Work instruction -
Pick out each line below containing "cuchara".

§ §

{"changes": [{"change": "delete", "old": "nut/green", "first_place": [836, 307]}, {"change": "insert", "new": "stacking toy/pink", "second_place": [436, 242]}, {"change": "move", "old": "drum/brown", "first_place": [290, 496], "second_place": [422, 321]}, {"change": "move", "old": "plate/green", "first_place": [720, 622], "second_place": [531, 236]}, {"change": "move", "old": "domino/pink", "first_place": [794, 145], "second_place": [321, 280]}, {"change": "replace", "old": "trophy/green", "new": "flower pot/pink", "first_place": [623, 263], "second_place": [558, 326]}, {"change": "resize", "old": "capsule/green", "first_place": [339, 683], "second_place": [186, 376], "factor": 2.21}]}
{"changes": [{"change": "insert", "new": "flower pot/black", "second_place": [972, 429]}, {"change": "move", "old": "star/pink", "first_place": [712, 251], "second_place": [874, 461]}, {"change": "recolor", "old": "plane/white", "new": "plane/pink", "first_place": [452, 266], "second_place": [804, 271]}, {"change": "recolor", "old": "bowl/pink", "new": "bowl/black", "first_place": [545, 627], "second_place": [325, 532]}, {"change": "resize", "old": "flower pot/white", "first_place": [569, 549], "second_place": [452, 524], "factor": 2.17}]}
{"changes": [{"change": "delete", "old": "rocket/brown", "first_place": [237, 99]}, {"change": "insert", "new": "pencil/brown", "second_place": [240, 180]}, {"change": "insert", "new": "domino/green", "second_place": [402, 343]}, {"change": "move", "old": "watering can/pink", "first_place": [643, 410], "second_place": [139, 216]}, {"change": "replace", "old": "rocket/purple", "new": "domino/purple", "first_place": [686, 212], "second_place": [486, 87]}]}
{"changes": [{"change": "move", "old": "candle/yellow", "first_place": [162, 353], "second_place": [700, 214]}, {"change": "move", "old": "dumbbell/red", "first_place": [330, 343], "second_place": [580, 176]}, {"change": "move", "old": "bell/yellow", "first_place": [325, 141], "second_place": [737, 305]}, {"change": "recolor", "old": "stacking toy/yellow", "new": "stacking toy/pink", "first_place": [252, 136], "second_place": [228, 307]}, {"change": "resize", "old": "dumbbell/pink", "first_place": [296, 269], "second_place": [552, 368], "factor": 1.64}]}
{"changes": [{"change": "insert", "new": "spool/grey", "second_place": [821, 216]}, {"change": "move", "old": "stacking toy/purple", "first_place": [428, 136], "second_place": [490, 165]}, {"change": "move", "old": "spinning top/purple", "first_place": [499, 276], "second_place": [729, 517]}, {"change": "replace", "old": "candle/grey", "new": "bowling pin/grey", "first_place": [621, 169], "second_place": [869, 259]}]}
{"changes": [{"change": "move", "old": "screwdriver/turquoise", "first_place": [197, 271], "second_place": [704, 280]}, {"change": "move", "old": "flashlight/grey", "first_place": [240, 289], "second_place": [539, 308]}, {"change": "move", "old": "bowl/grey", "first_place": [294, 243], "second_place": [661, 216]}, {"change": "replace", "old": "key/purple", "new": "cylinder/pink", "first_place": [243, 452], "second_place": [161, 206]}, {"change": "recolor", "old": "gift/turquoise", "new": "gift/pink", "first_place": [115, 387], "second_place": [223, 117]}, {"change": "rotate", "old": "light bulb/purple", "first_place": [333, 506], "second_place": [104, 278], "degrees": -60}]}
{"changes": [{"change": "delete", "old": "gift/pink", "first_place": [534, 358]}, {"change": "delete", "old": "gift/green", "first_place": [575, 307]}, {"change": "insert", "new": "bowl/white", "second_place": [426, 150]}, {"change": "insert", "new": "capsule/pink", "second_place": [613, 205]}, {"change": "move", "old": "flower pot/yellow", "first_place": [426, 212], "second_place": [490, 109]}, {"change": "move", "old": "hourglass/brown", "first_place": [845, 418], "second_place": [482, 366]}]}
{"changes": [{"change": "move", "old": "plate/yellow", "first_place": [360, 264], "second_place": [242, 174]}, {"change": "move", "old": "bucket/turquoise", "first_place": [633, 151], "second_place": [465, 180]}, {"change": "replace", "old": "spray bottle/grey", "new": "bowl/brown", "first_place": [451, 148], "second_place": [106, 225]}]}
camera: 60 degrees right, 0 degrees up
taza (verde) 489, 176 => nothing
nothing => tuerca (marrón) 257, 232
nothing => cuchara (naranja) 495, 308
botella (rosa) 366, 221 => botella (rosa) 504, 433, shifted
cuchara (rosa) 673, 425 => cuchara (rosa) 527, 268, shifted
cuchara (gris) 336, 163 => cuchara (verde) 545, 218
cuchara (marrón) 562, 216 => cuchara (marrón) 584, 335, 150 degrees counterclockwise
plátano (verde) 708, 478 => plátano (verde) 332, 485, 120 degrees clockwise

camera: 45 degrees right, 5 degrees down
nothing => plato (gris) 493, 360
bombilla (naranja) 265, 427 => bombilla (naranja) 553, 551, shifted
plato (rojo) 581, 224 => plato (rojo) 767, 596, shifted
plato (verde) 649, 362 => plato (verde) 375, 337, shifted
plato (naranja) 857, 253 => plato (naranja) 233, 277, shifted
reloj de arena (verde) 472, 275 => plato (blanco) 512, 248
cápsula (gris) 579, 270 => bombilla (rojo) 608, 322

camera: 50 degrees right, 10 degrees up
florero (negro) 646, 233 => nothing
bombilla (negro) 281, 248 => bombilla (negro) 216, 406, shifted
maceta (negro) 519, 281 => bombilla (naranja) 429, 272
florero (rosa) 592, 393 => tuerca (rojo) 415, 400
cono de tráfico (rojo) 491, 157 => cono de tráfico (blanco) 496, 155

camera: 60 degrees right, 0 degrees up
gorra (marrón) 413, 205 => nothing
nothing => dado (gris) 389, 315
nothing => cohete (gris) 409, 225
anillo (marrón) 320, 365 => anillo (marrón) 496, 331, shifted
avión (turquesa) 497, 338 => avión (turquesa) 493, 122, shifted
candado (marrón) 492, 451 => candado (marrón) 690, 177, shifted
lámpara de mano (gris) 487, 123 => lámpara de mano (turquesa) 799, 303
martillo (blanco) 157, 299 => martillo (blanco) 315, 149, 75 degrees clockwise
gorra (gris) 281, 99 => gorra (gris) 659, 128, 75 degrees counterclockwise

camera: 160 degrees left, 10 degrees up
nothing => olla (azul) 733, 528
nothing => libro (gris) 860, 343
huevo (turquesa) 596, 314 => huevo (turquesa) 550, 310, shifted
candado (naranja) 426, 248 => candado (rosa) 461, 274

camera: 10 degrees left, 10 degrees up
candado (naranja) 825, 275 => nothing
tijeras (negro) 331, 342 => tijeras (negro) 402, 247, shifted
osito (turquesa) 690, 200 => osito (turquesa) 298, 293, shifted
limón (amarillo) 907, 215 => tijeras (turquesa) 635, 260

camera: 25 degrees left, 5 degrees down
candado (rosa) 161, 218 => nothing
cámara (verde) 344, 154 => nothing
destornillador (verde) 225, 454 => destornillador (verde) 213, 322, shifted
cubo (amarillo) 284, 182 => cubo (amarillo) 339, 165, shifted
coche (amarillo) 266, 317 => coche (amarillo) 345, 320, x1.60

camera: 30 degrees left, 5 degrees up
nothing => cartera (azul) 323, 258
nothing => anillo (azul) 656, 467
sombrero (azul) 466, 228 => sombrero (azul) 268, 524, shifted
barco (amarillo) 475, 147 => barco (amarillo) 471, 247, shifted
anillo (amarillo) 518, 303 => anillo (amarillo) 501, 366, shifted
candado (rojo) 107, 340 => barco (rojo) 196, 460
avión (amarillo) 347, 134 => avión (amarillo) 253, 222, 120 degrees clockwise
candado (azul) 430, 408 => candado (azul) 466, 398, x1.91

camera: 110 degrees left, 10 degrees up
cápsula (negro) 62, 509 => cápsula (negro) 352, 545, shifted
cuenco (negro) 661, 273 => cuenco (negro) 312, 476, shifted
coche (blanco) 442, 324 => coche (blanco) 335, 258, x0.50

§ §

Solved exercise -
nothing => cuchara (naranja) 495, 308
cuchara (rosa) 673, 425 => cuchara (rosa) 527, 268, shifted
cuchara (gris) 336, 163 => cuchara (verde) 545, 218
cuchara (marrón) 562, 216 => cuchara (marrón) 584, 335, 150 degrees counterclockwise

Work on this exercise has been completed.